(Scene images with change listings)
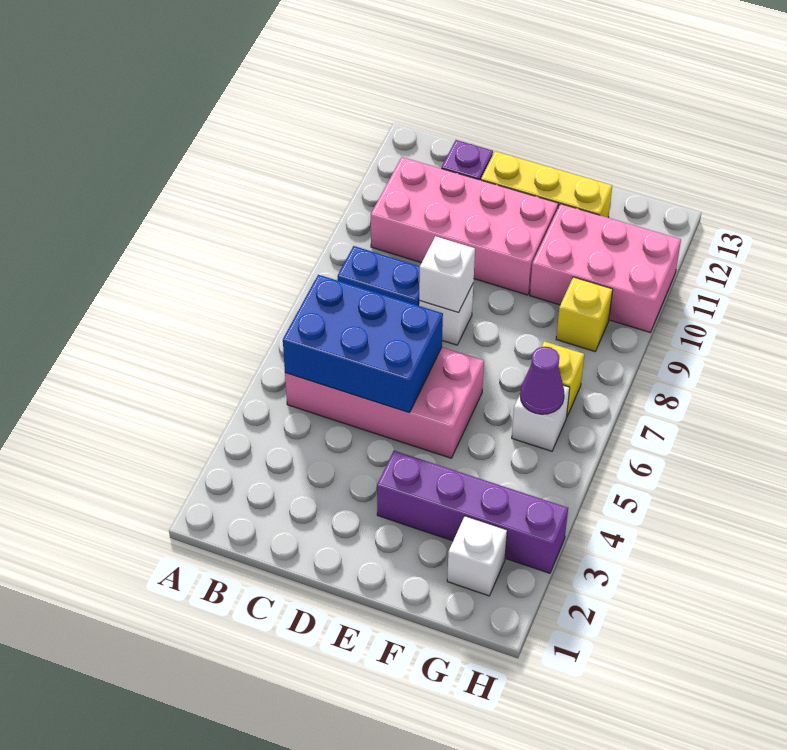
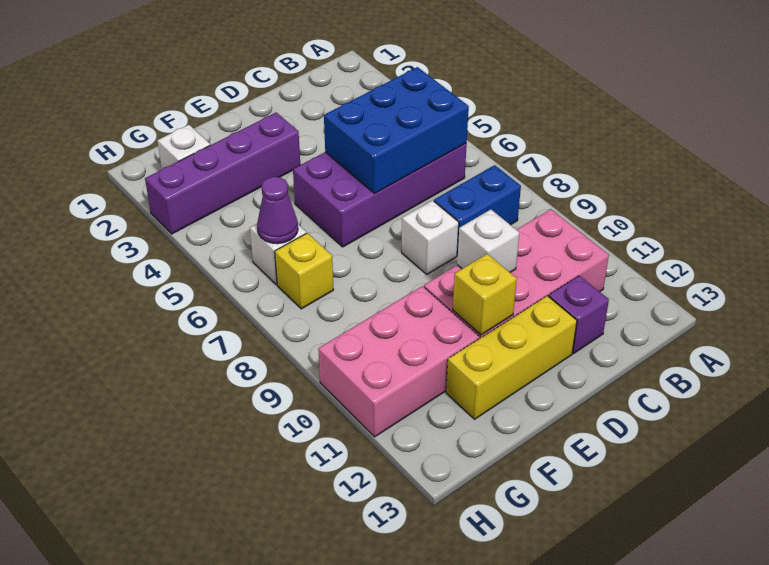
pink brick B5:E6 level 1 -> purple brick B5:E6 level 1
white brick D8 level 2 -> white brick D10 level 2
yellow brick G9 level 1 -> yellow brick E11 level 2

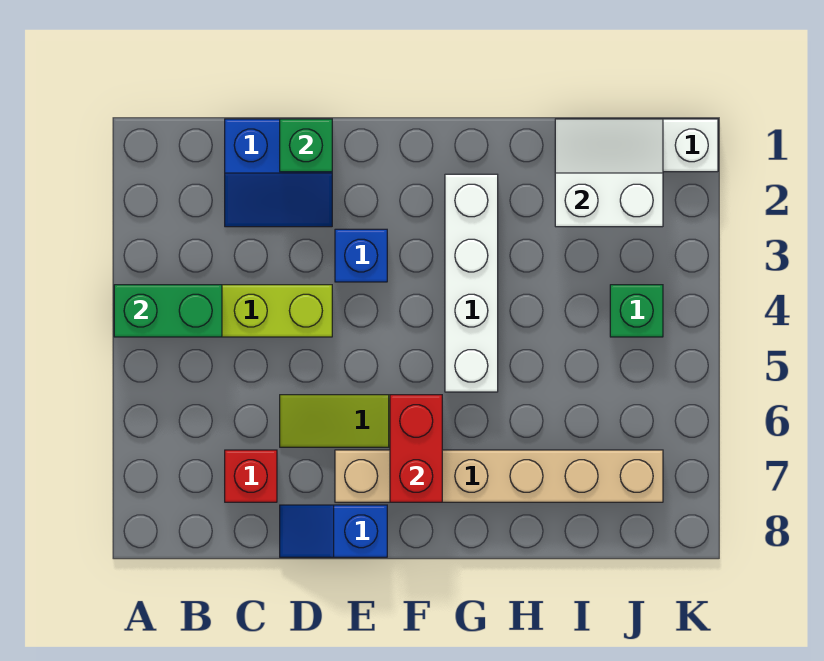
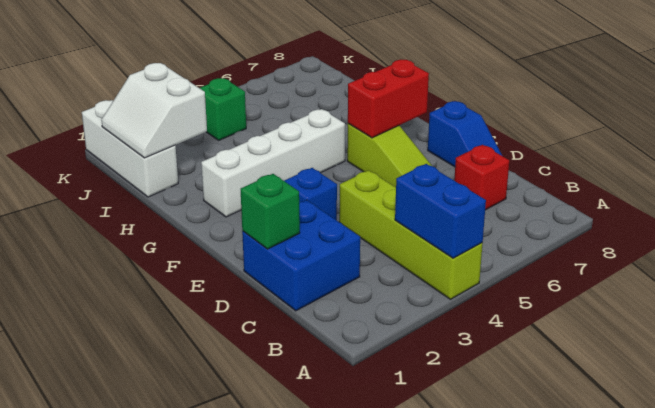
green brick A4:B4 level 2 -> blue brick A4:B4 level 2
blue slope C1:D2 level 1 top 1 -> blue brick C1:D2 level 1
tan brick E7:J7 level 1 -> none

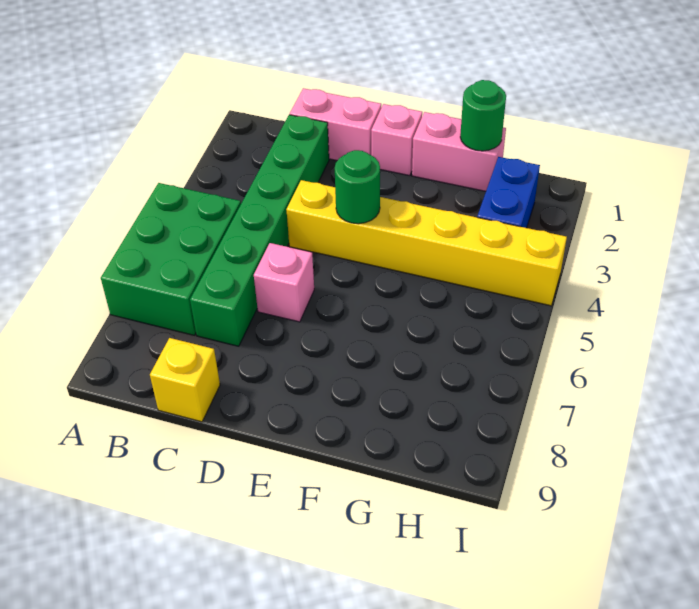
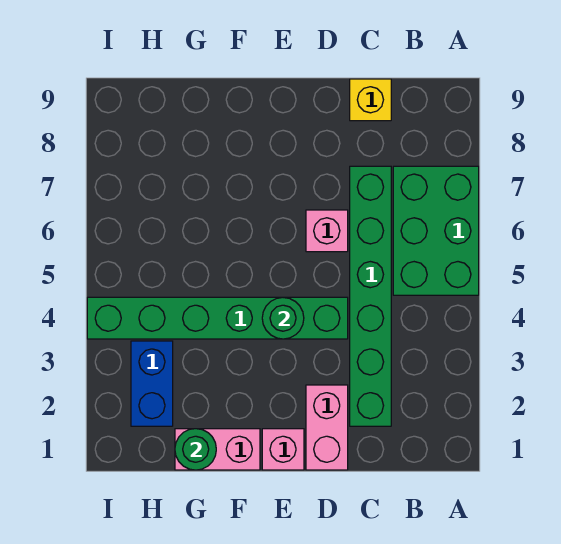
pink brick C1:D1 level 1 -> pink brick D1:D2 level 1
yellow brick D4:I4 level 1 -> green brick D4:I4 level 1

> **Your task**
Word for word, copy every line of the data, excluding any pictures.

> **Expected answer**
pink brick B5:E6 level 1 -> purple brick B5:E6 level 1
white brick D8 level 2 -> white brick D10 level 2
yellow brick G9 level 1 -> yellow brick E11 level 2

green brick A4:B4 level 2 -> blue brick A4:B4 level 2
blue slope C1:D2 level 1 top 1 -> blue brick C1:D2 level 1
tan brick E7:J7 level 1 -> none

pink brick C1:D1 level 1 -> pink brick D1:D2 level 1
yellow brick D4:I4 level 1 -> green brick D4:I4 level 1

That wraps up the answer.